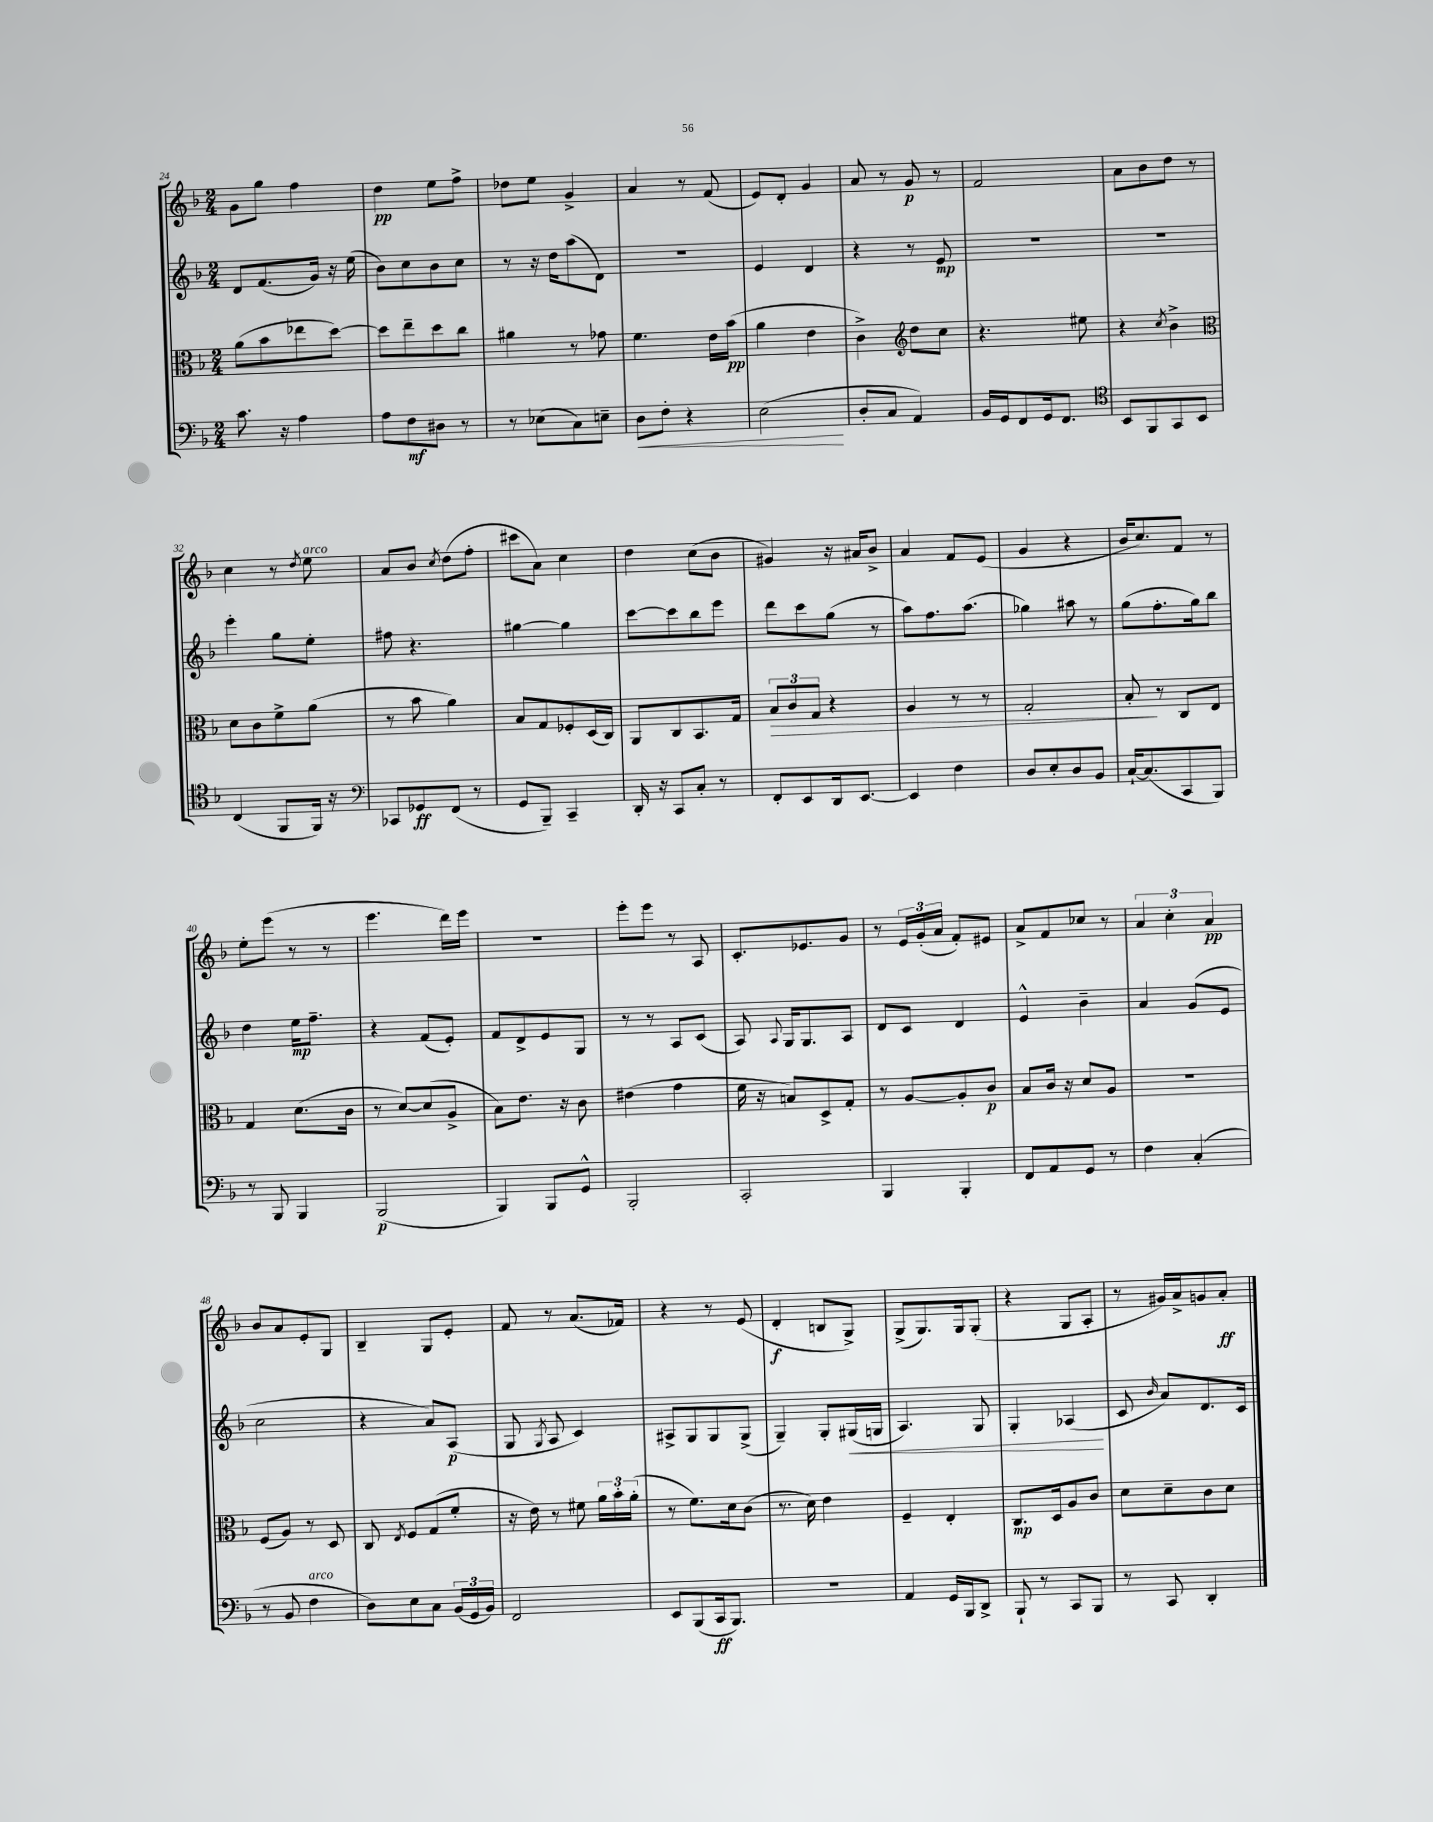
<<
\new StaffGroup <<
\new Staff = "s0" {
    \clef treble \key f \major \numericTimeSignature \time 2/4
    \autoBeamOff g'8[ g''8] f''4 |
    d''4\pp e''8[ f''8]-> |
    des''8[ e''8] g'4-> |
    a'4 r8 f'8( |
    e'8[) d'8]-. g'4 |
    a'8 r8 g'8\p r8 |
    f'2 |
    a'8[ bes'8 d''8] r8 |
    c''4 r8 \acciaccatura { d''8 } e''8^\markup { \italic "arco" } |
    a'8[ bes'8] \acciaccatura { c''8 } d''8[( f''8]-. |
    cis'''8[ a'8]) c''4 |
    d''4 c''8[( bes'8] |
    gis'4) r16 ais'16[ bes'8]-> |
    a'4 f'8[ e'8]( |
    g'4 r4 |
    bes'16[ c''8.) f'8] r8 |
    e''8[-. e'''8]( r8 r8 |
    e'''4. d'''16[) e'''16] |
    r2 |
    e'''8[-. e'''8] r8 a8 |
    c'8.[-. ees'8. g'8] |
    r8 \tuplet 3/2 { e'16[ g'16-.( a'16] } f'8[-.) eis'8] |
    a'8[-> f'8 ces''8] r8 |
    \tuplet 3/2 { a'4 c''4-. a'4\pp } |
    bes'8[ a'8 e'8-. g8] |
    bes4-- g8[ e'8]-. |
    f'8 r8 a'8.[( fes'16]) |
    r4 r8 e'8( |
    d'4-.\f b8[ g8]->) |
    g8[->( g8.) g16 g8]-.( |
    r4 g8[ a8]-. |
    r8 gis'16[) a'16-> g'8 a'8]-.\ff \bar "|." |
}
\new Staff = "s1" {
    \clef treble \key f \major \numericTimeSignature \time 2/4
    \autoBeamOff d'8[ f'8.( g'16]) r16 e''16( |
    bes'8[) c''8 bes'8 c''8] |
    r8 r16 d''16[ a''8( d'8]) |
    r2 |
    e'4 d'4 |
    r4 r8 e'8\mp |
    R2 |
    R2 |
    e'''4-. g''8[ e''8]-. |
    fis''8 r4. |
    gis''4~ gis''4 |
    c'''8[~ c'''8 bes''8 e'''8] |
    d'''8[ c'''8 g''8]( r8 |
    a''8[) f''8. a''8.]( |
    ges''4) ais''8 r8 |
    g''8[( f''8.-. g''16) bes''8] |
    d''4 e''16[\mp f''8.]-- |
    r4 f'8[( e'8]-.) |
    f'8[ d'8-> e'8 g8] |
    r8 r8 a8[ c'8]( |
    a8) \appoggiatura { a8 } g16[ g8. a8] |
    d'8[ c'8] d'4 |
    e'4-^ bes'4-- |
    a'4 g'8[( e'8] |
    c''2 |
    r4 a'8[) a8]\p( |
    g8 \acciaccatura { g8 } a8 c'4) |
    ais8[-> g8 g8 g8]->( |
    g4--) g8[-. gis16\<( g16] |
    a4.) g8 |
    g4-. aes4\!( |
    c'8 \grace { bes'16 } a'8[) d'8. c'16] \bar "|." |
}
\new Staff = "s2" {
    \clef alto \key f \major \numericTimeSignature \time 2/4
    \autoBeamOff a'8[( bes'8 ees''8 d''8]~) |
    d''8[ e''8-- d''8 c''8] |
    ais'4 r8 ges'8 |
    f'4. e'16[ bes'16]\pp( |
    a'4 e'4 |
    c'4->) \clef treble d''8[ c''8] |
    r4. eis''8 |
    r4 \acciaccatura { c''8 } bes'4-> |
    \clef alto d'8[ c'8 f'8-> a'8]( |
    r8 bes'8 a'4) |
    bes8[ g8 fes8-. d16( c16]) |
    a,8[ c8 bes,8. g16] |
    \tuplet 3/2 { bes8[\> c'8 g8] } r4 |
    a4 r8 r8 |
    g2-. |
    bes8-.\! r8 c8[ e8] |
    g4 d'8.[( c'16] |
    r8 d'8[~) d'8( a8]-> |
    bes8[) e'8.] r16 c'8 |
    eis'4( g'4 |
    f'16 r16 b8[) d8-> g8]-. |
    r8 a8[~ a8-. c'8]\p |
    bes8[ c'16] r16 d'8[ a8] |
    r2 |
    f8[( a8]) r8 d8 |
    c8 \acciaccatura { e8 } f8[ g8( f'8]-. |
    r16 e'16) r8 fis'8 \tuplet 3/2 { a'16[ bes'16-. a'16]-.( } |
    r8 f'8.[) d'16 c'8]( |
    r8. d'16) e'4 |
    f4-- e4-. |
    c8.[\mp d16 a8 c'8] |
    d'8[ d'8-- c'8 d'8] \bar "|." |
}
\new Staff = "s3" {
    \clef bass \key f \major \numericTimeSignature \time 2/4
    \autoBeamOff c'8. r16 a4 |
    a8[ f8\mf dis8] r8 |
    r8 ees8[( c8) e8]-- |
    d8[\< f8]-. r4 |
    e2\!( |
    d8[-. c8] a,4) |
    bes,16[ g,16 f,8 g,16 f,8.] |
    \clef tenor bes,8[ f,8 g,8 bes,8] |
    c4( f,8[ f,16]) r16 |
    \clef bass ces,8[ ges,8\ff f,8]( r8 |
    g,8[ bes,,8]--) c,4-- |
    d,16-. r16 c,8[ c8]-. r8 |
    f,8[-. e,8 d,16 e,8.]~ |
    e,4 f4 |
    d8[ e8-. d8 bes,8] |
    c16[~-! c8.( c,8 bes,,8]) |
    r8 bes,,8 bes,,4 |
    bes,,2\p( |
    bes,,4) bes,,8[ g,8]-^ |
    bes,,2-. |
    c,2-. |
    bes,,4 bes,,4-. |
    f,8[ a,8 g,8] r8 |
    f4 c4-.( |
    r8 bes,8 f4^\markup { \italic "arco" } |
    d8[) e8 c8] \tuplet 3/2 { bes,16[( g,16 bes,16]) } |
    f,2 |
    e,8[ bes,,8( c,16\ff bes,,8.]) |
    r2 |
    a,4 g,16[ bes,,16 d,8]-> |
    bes,,8-! r8 c,8[ bes,,8] |
    r8 c,8 d,4-. \bar "|." |
}
>>
>>
\layout { \context { \Score currentBarNumber = #24 } }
▬▬▬
● **Aufgabenstellung**: Übertragen Sie den Notentext sämtlicher Einträge zeichengenau. Die Bilder werden dabei nicht übernommen.

● **Ergebnis**:
<<
\new StaffGroup <<
\new Staff = "s0" {
    \clef treble \key f \major \numericTimeSignature \time 2/4
    \autoBeamOff g'8[ g''8] f''4 |
    d''4\pp e''8[ f''8]-> |
    des''8[ e''8] g'4-> |
    a'4 r8 f'8( |
    e'8[) d'8]-. g'4 |
    a'8 r8 g'8\p r8 |
    f'2 |
    a'8[ bes'8 d''8] r8 |
    c''4 r8 \acciaccatura { d''8 } e''8^\markup { \italic "arco" } |
    a'8[ bes'8] \acciaccatura { c''8 } d''8[( f''8]-. |
    cis'''8[ a'8]) c''4 |
    d''4 c''8[( bes'8] |
    gis'4) r16 ais'16[ bes'8]-> |
    a'4 f'8[ e'8]( |
    g'4 r4 |
    bes'16[ c''8.) f'8] r8 |
    e''8[-. e'''8]( r8 r8 |
    e'''4. d'''16[) e'''16] |
    r2 |
    e'''8[-. e'''8] r8 a8 |
    c'8.[-. ees'8. g'8] |
    r8 \tuplet 3/2 { e'16[ g'16-.( a'16] } f'8[-.) eis'8] |
    a'8[-> f'8 ces''8] r8 |
    \tuplet 3/2 { a'4 c''4-. a'4\pp } |
    bes'8[ a'8 e'8-. g8] |
    bes4-- g8[ e'8]-. |
    f'8 r8 a'8.[( fes'16]) |
    r4 r8 e'8( |
    d'4-.\f b8[ g8]->) |
    g8[->( g8.) g16 g8]-.( |
    r4 g8[ a8]-. |
    r8 gis'16[) a'16-> g'8 a'8]-.\ff \bar "|." |
}
\new Staff = "s1" {
    \clef treble \key f \major \numericTimeSignature \time 2/4
    \autoBeamOff d'8[ f'8.( g'16]) r16 e''16( |
    bes'8[) c''8 bes'8 c''8] |
    r8 r16 d''16[ a''8( d'8]) |
    r2 |
    e'4 d'4 |
    r4 r8 e'8\mp |
    R2 |
    R2 |
    e'''4-. g''8[ e''8]-. |
    fis''8 r4. |
    gis''4~ gis''4 |
    c'''8[~ c'''8 bes''8 e'''8] |
    d'''8[ c'''8 g''8]( r8 |
    a''8[) f''8. a''8.]( |
    ges''4) ais''8 r8 |
    g''8[( f''8.-. g''16) bes''8] |
    d''4 e''16[\mp f''8.]-- |
    r4 f'8[( e'8]-.) |
    f'8[ d'8-> e'8 g8] |
    r8 r8 a8[ c'8]( |
    a8) \appoggiatura { a8 } g16[ g8. a8] |
    d'8[ c'8] d'4 |
    e'4-^ bes'4-- |
    a'4 g'8[( e'8] |
    c''2 |
    r4 a'8[) a8]\p( |
    g8 \acciaccatura { g8 } a8 c'4) |
    ais8[-> g8 g8 g8]->( |
    g4--) g8[-. gis16\<( g16] |
    a4.) g8 |
    g4-. aes4\!( |
    c'8 \grace { bes'16 } a'8[) d'8. c'16] \bar "|." |
}
\new Staff = "s2" {
    \clef alto \key f \major \numericTimeSignature \time 2/4
    \autoBeamOff a'8[( bes'8 ees''8 d''8]~) |
    d''8[ e''8-- d''8 c''8] |
    ais'4 r8 ges'8 |
    f'4. e'16[ bes'16]\pp( |
    a'4 e'4 |
    c'4->) \clef treble d''8[ c''8] |
    r4. eis''8 |
    r4 \acciaccatura { c''8 } bes'4-> |
    \clef alto d'8[ c'8 f'8-> a'8]( |
    r8 bes'8 a'4) |
    bes8[ g8 fes8-. d16( c16]) |
    a,8[ c8 bes,8. g16] |
    \tuplet 3/2 { bes8[\> c'8 g8] } r4 |
    a4 r8 r8 |
    g2-. |
    bes8-.\! r8 c8[ e8] |
    g4 d'8.[( c'16] |
    r8 d'8[~) d'8( a8]-> |
    bes8[) e'8.] r16 c'8 |
    eis'4( g'4 |
    f'16 r16 b8[) d8-> g8]-. |
    r8 a8[~ a8-. c'8]\p |
    bes8[ c'16] r16 d'8[ a8] |
    r2 |
    f8[( a8]) r8 d8 |
    c8 \acciaccatura { e8 } f8[ g8( f'8]-. |
    r16 e'16) r8 fis'8 \tuplet 3/2 { a'16[ bes'16-. a'16]-.( } |
    r8 f'8.[) d'16 c'8]( |
    r8. d'16) e'4 |
    f4-- e4-. |
    c8.[\mp d16 a8 c'8] |
    d'8[ d'8-- c'8 d'8] \bar "|." |
}
\new Staff = "s3" {
    \clef bass \key f \major \numericTimeSignature \time 2/4
    \autoBeamOff c'8. r16 a4 |
    a8[ f8\mf dis8] r8 |
    r8 ees8[( c8) e8]-- |
    d8[\< f8]-. r4 |
    e2\!( |
    d8[-. c8] a,4) |
    bes,16[ g,16 f,8 g,16 f,8.] |
    \clef tenor bes,8[ f,8 g,8 bes,8] |
    c4( f,8[ f,16]) r16 |
    \clef bass ces,8[ ges,8\ff f,8]( r8 |
    g,8[ bes,,8]--) c,4-- |
    d,16-. r16 c,8[ c8]-. r8 |
    f,8[-. e,8 d,16 e,8.]~ |
    e,4 f4 |
    d8[ e8-. d8 bes,8] |
    c16[~-! c8.( c,8 bes,,8]) |
    r8 bes,,8 bes,,4 |
    bes,,2\p( |
    bes,,4) bes,,8[ g,8]-^ |
    bes,,2-. |
    c,2-. |
    bes,,4 bes,,4-. |
    f,8[ a,8 g,8] r8 |
    f4 c4-.( |
    r8 bes,8 f4^\markup { \italic "arco" } |
    d8[) e8 c8] \tuplet 3/2 { bes,16[( g,16 bes,16]) } |
    f,2 |
    e,8[ bes,,8( c,16\ff bes,,8.]) |
    r2 |
    a,4 g,16[ bes,,16 d,8]-> |
    bes,,8-! r8 c,8[ bes,,8] |
    r8 c,8 d,4-. \bar "|." |
}
>>
>>
\layout { \context { \Score currentBarNumber = #24 } }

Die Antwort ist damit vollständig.